▽

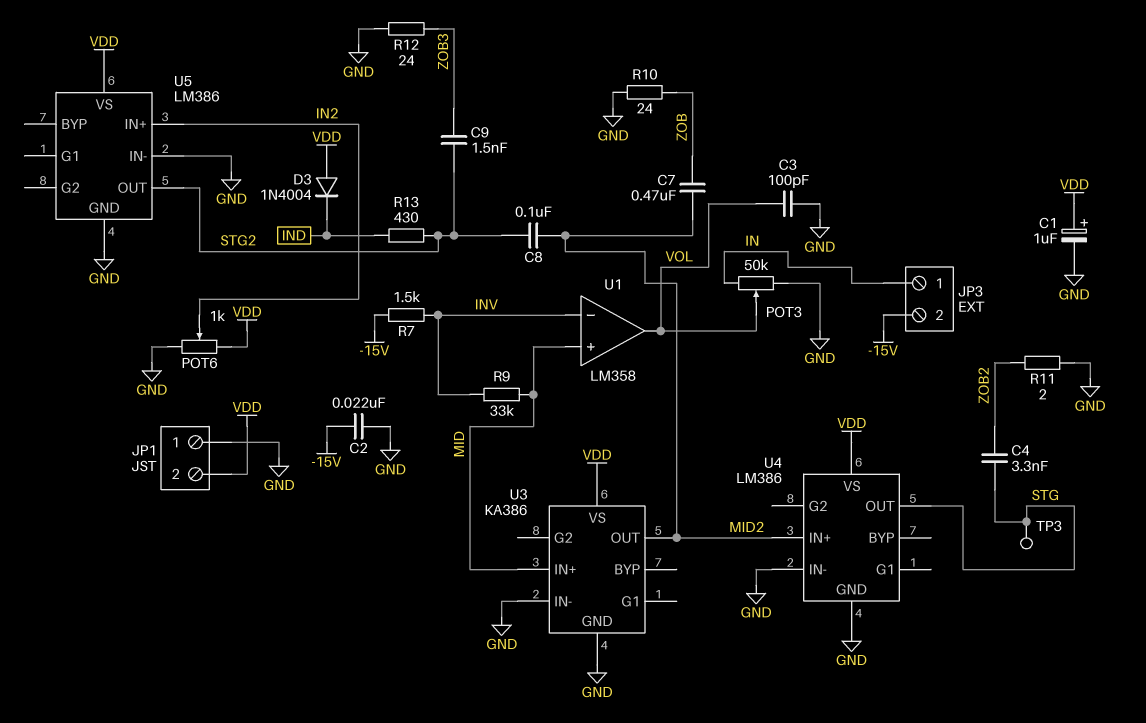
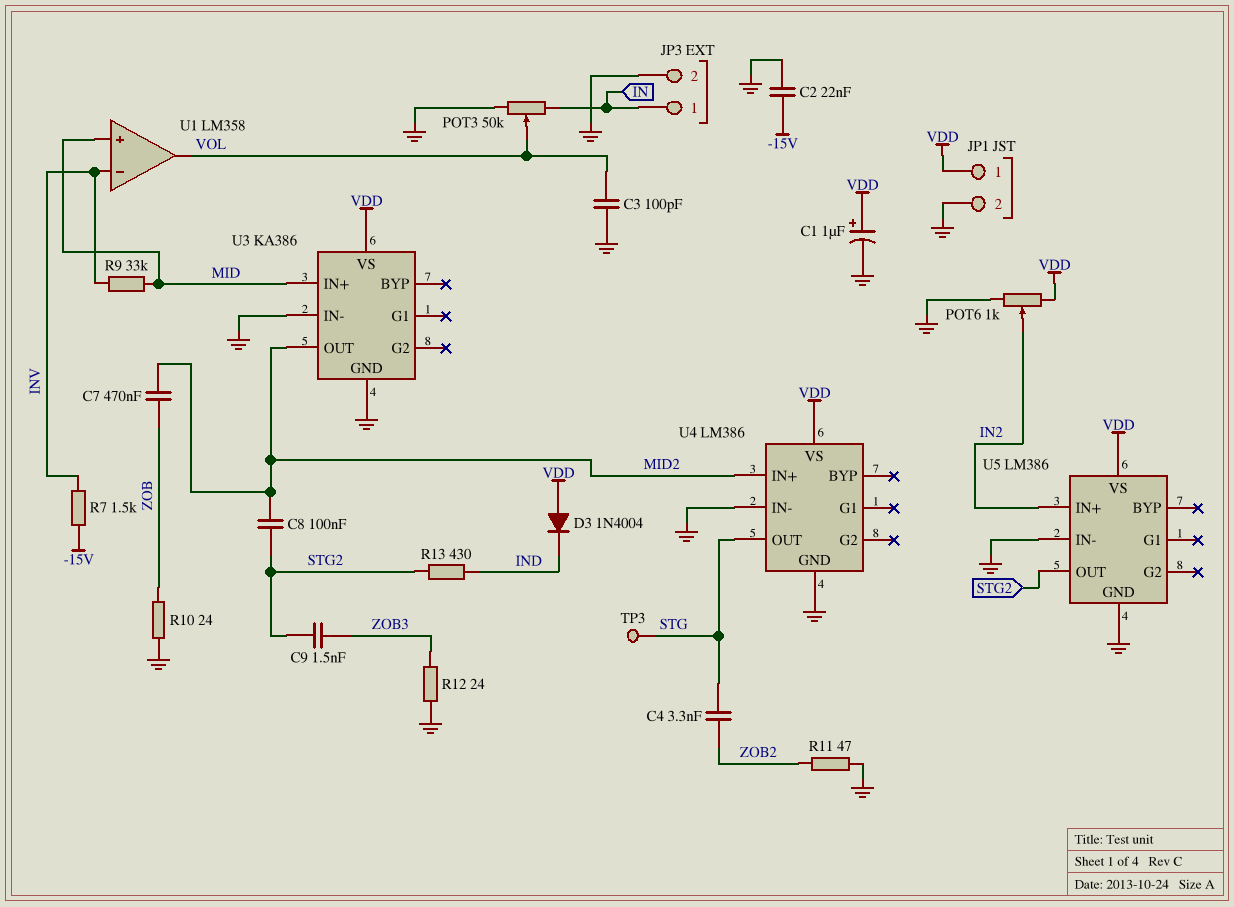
JP1 pin 1: GND -> VDD
JP1 pin 2: VDD -> GND
JP3 pin 2: -15V -> GND
R11: 2 (GND, ZOB2) -> 47 (GND, ZOB2)

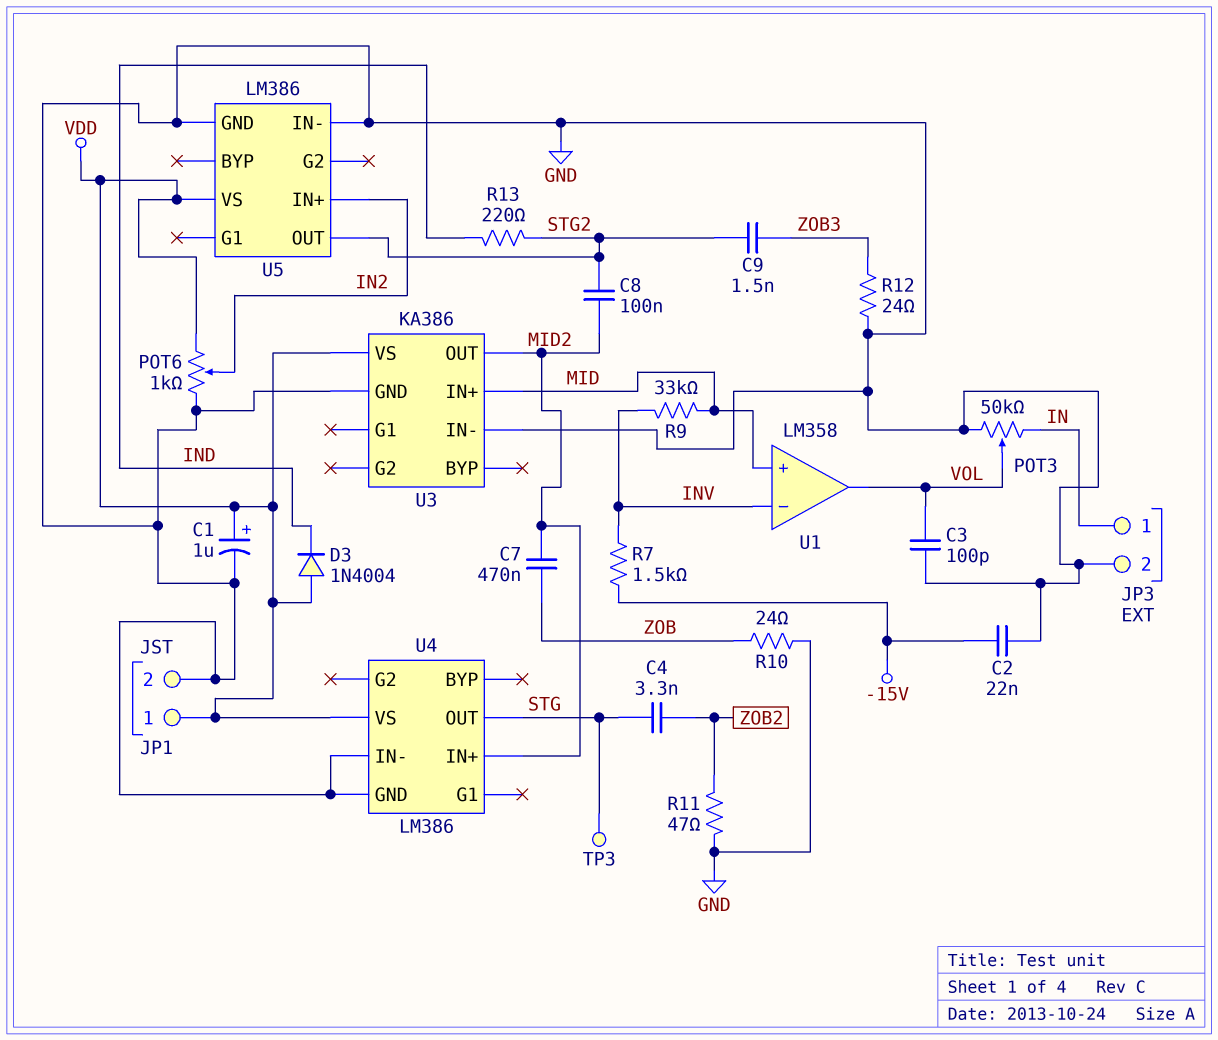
R13: 430 (IND, STG2) -> 220 (IND, STG2)

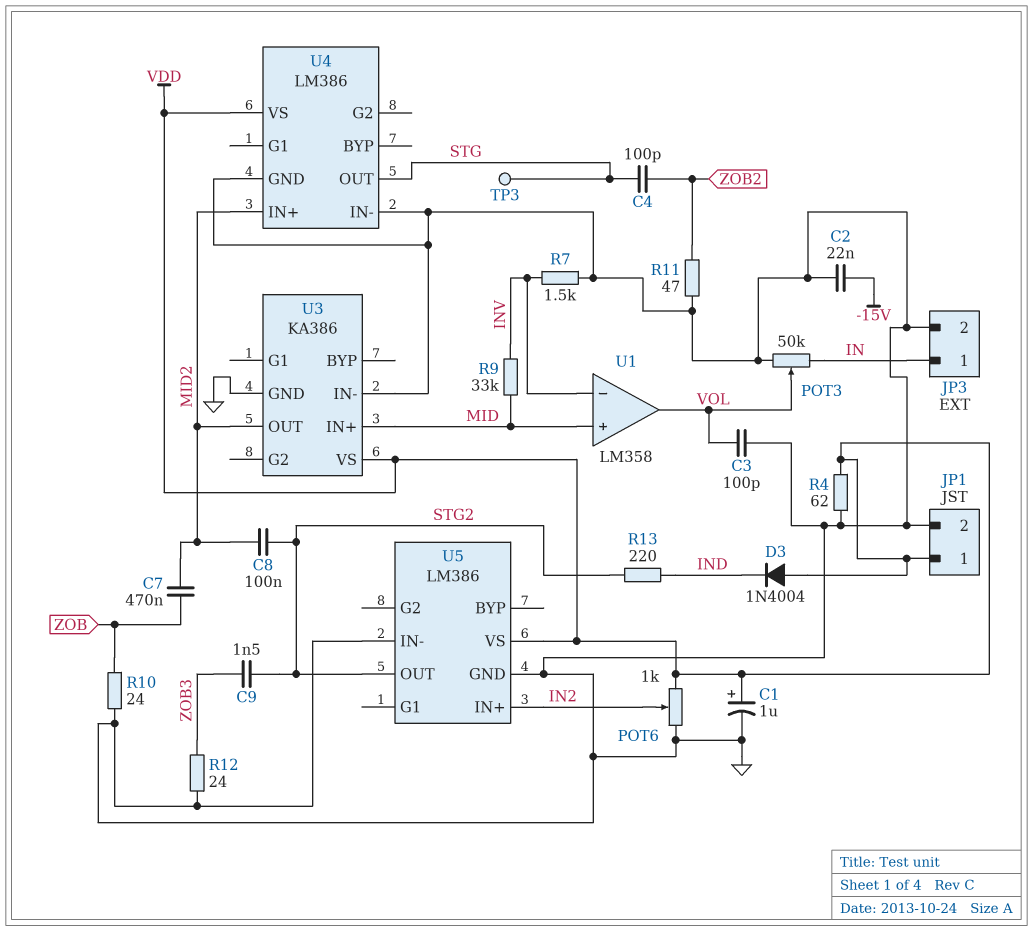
C4: 3.3nF (STG, ZOB2) -> 100pF (STG, ZOB2)
R4: none -> 62 (GND, VDD)
R7: 1.5k (-15V, INV) -> 1.5k (GND, INV)

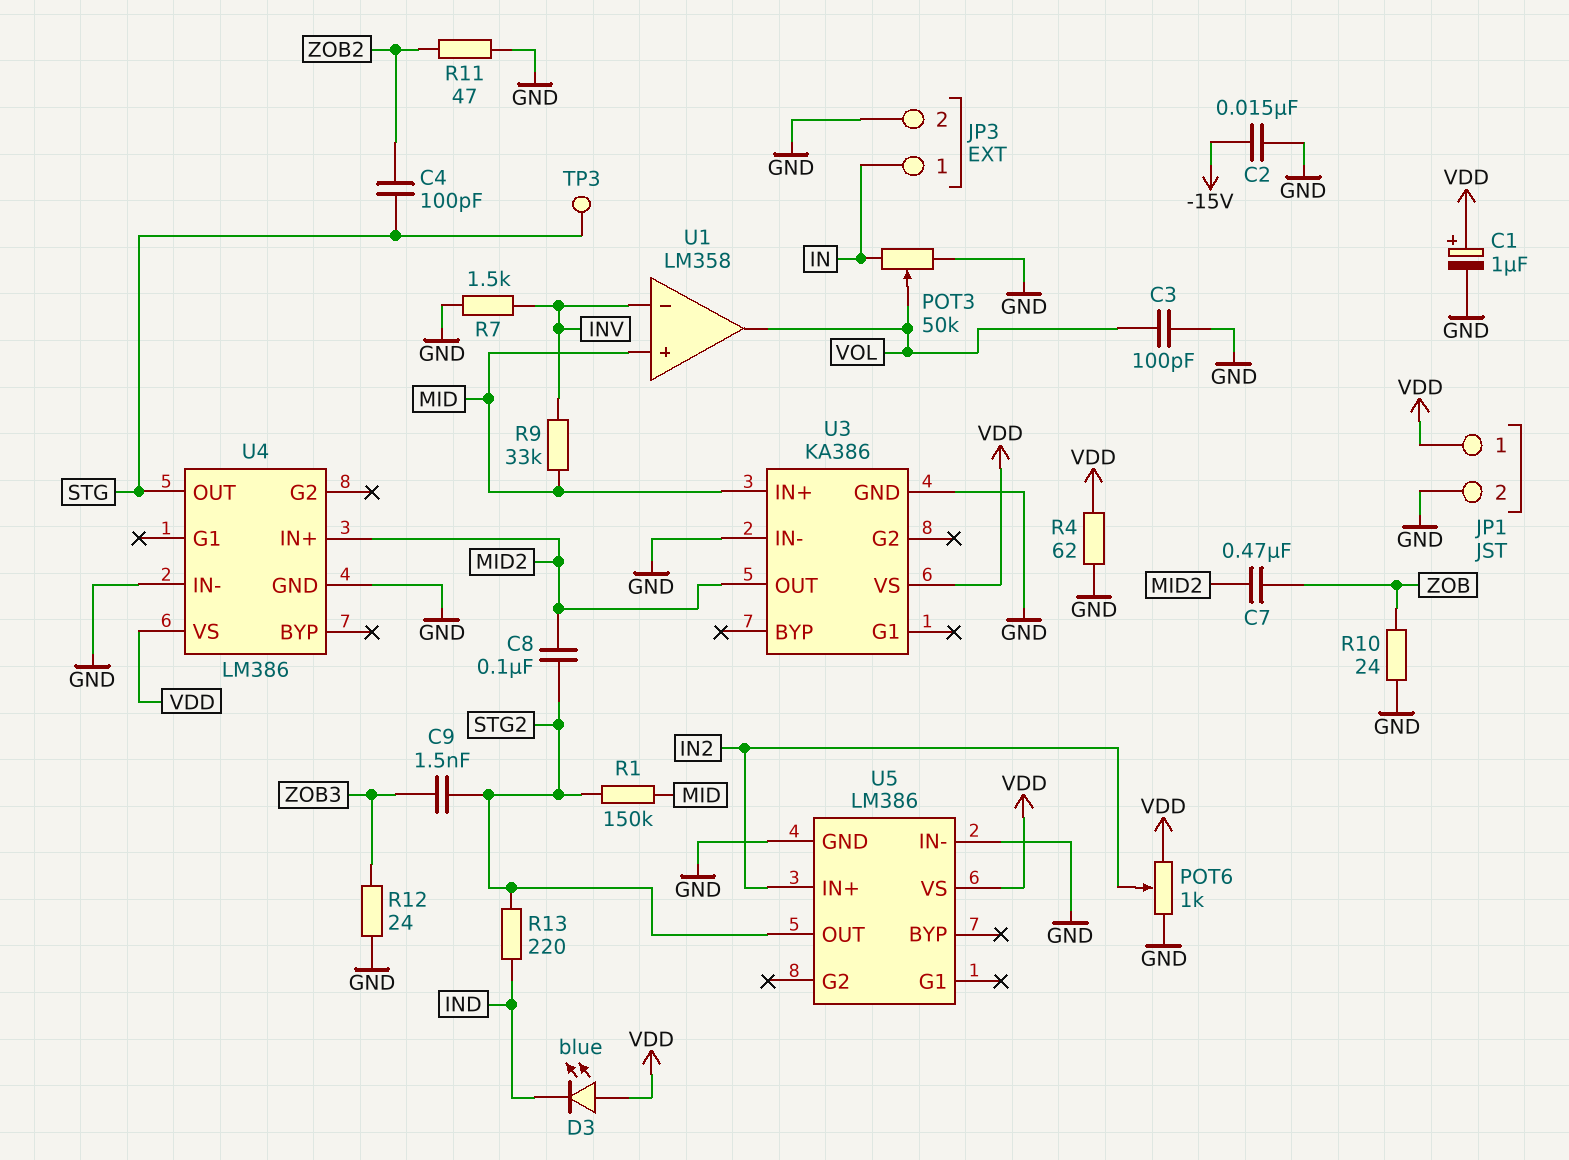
C2: 22nF (-15V, GND) -> 15nF (-15V, GND)
D3: diode 1N4004 (A VDD, K IND) -> LED blue (A VDD, K IND)
R1: none -> 150k (MID, STG2)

△

What to work on:
Now reproduce all of the entries precisely, with no pictures in the copy.

The answer:
JP1 pin 1: GND -> VDD
JP1 pin 2: VDD -> GND
JP3 pin 2: -15V -> GND
R11: 2 (GND, ZOB2) -> 47 (GND, ZOB2)

R13: 430 (IND, STG2) -> 220 (IND, STG2)

C4: 3.3nF (STG, ZOB2) -> 100pF (STG, ZOB2)
R4: none -> 62 (GND, VDD)
R7: 1.5k (-15V, INV) -> 1.5k (GND, INV)

C2: 22nF (-15V, GND) -> 15nF (-15V, GND)
D3: diode 1N4004 (A VDD, K IND) -> LED blue (A VDD, K IND)
R1: none -> 150k (MID, STG2)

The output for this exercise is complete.